Problema proposto => Ricopi fedelmente, e soltanto queste, le righe comprese tra quella che contiene "Can you confirm" e quella che contiene "The width and", entrambe incluse.
<<<<
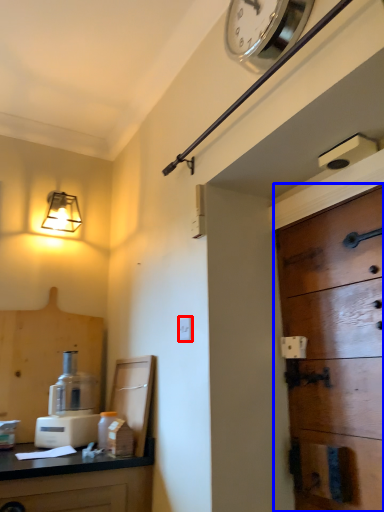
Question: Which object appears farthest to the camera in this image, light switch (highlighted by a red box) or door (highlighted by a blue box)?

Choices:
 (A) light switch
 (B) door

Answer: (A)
>>>>
<<<<
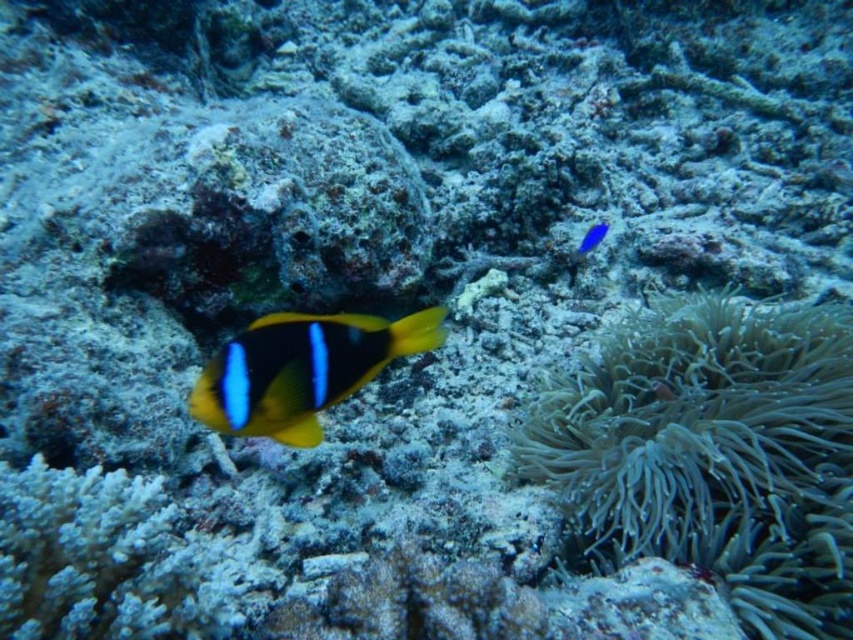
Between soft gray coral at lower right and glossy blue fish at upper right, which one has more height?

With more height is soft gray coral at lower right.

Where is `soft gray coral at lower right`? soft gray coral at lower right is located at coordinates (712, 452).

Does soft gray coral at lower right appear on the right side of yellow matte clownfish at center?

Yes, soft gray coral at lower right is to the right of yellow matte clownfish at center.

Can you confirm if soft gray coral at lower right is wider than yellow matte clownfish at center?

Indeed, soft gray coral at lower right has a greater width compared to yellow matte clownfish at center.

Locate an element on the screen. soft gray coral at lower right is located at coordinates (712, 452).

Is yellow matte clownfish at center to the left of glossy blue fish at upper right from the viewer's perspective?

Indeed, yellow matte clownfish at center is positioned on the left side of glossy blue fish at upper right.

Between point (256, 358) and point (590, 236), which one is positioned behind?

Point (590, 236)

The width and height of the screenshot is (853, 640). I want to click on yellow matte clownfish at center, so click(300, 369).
>>>>
Esito dell'esercizio =>
Can you confirm if soft gray coral at lower right is wider than yellow matte clownfish at center?

Indeed, soft gray coral at lower right has a greater width compared to yellow matte clownfish at center.

Locate an element on the screen. soft gray coral at lower right is located at coordinates (712, 452).

Is yellow matte clownfish at center to the left of glossy blue fish at upper right from the viewer's perspective?

Indeed, yellow matte clownfish at center is positioned on the left side of glossy blue fish at upper right.

Between point (256, 358) and point (590, 236), which one is positioned behind?

Point (590, 236)

The width and height of the screenshot is (853, 640). I want to click on yellow matte clownfish at center, so click(300, 369).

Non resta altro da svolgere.